Work order:
Could you return all of the records exactly, minus their images?

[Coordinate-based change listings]
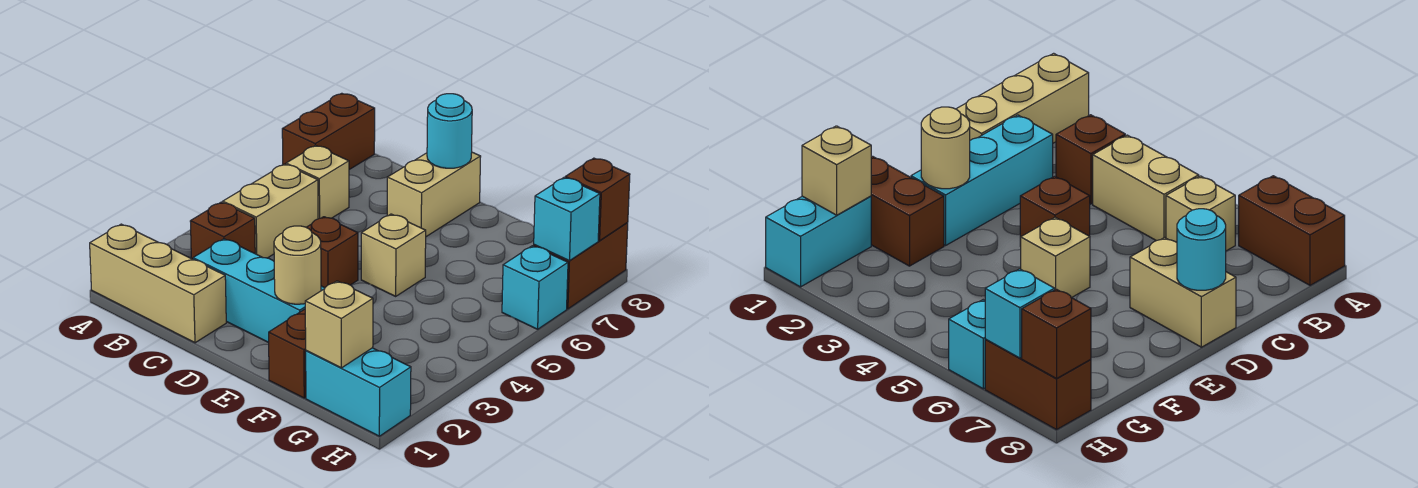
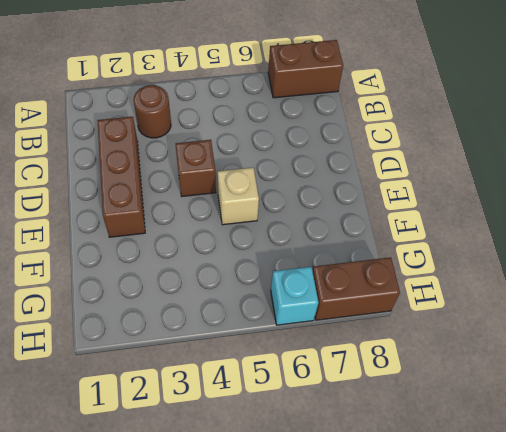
brown 1x1 round brick [134,85,171,138] -> brown 1x1 brick [190,202,255,259]
brown 1x3 brick [97,117,145,237] -> cyan 1x3 brick [193,239,325,343]
none -> tan 1x3 brick [90,224,226,343]
none -> tan 1x2 brick [223,164,318,258]
none -> tan 1x1 brick [286,145,349,219]

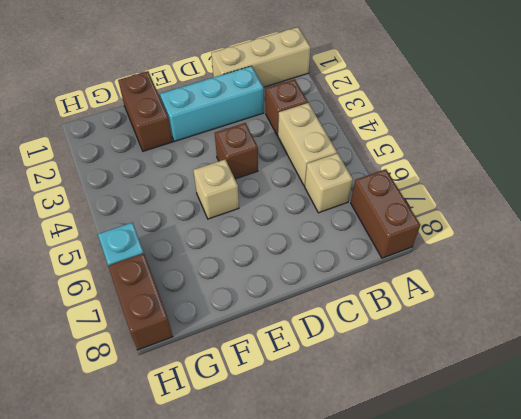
none -> tan 1x2 brick [387,152,481,237]
none -> cyan 1x2 brick [306,348,411,436]
none -> cyan 1x1 round brick [427,94,472,168]

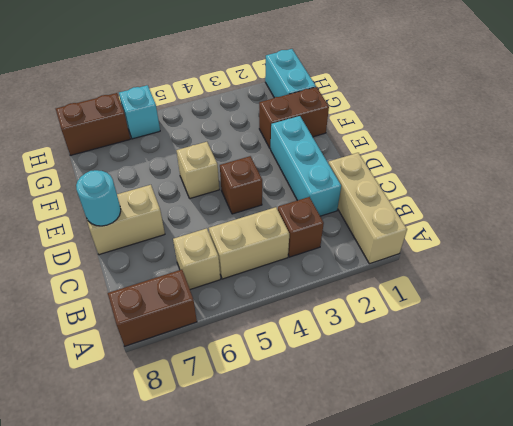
none -> tan 1x1 round brick [274,226,321,304]
none -> tan 1x1 brick [305,281,373,368]
none -> cyan 1x1 brick [534,178,600,261]

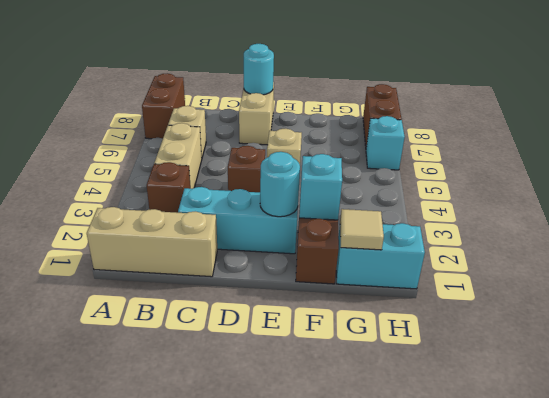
cyan 1x1 round brick [260,152,300,217] -> tan 1x1 round brick [274,226,321,304]
cyan 1x1 brick [299,154,342,220] -> cyan 1x1 brick moved to [534,178,600,261]
tan 1x1 tile [340,209,384,250] -> tan 1x1 brick [305,281,373,368]
none -> brown 1x1 brick [565,158,630,241]

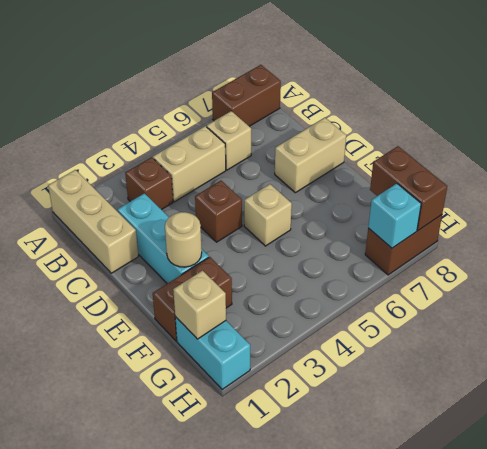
brown 1x2 brick [370,146,447,230] -> brown 1x1 brick [565,158,630,241]
none -> cyan 1x1 brick [502,246,568,329]
none -> cyan 1x1 round brick [427,94,472,168]

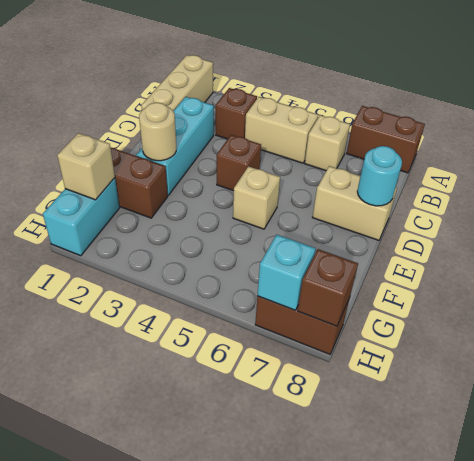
none -> cyan 1x1 brick [502,246,568,329]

Result of this task:
brown 1x1 round brick [134,85,171,138] -> brown 1x1 brick [190,202,255,259]
brown 1x3 brick [97,117,145,237] -> cyan 1x3 brick [193,239,325,343]
none -> tan 1x3 brick [90,224,226,343]
none -> tan 1x2 brick [223,164,318,258]
none -> tan 1x1 brick [286,145,349,219]

none -> tan 1x2 brick [387,152,481,237]
none -> cyan 1x2 brick [306,348,411,436]
none -> cyan 1x1 round brick [427,94,472,168]

none -> tan 1x1 round brick [274,226,321,304]
none -> tan 1x1 brick [305,281,373,368]
none -> cyan 1x1 brick [534,178,600,261]

cyan 1x1 round brick [260,152,300,217] -> tan 1x1 round brick [274,226,321,304]
cyan 1x1 brick [299,154,342,220] -> cyan 1x1 brick moved to [534,178,600,261]
tan 1x1 tile [340,209,384,250] -> tan 1x1 brick [305,281,373,368]
none -> brown 1x1 brick [565,158,630,241]

brown 1x2 brick [370,146,447,230] -> brown 1x1 brick [565,158,630,241]
none -> cyan 1x1 brick [502,246,568,329]
none -> cyan 1x1 round brick [427,94,472,168]

none -> cyan 1x1 brick [502,246,568,329]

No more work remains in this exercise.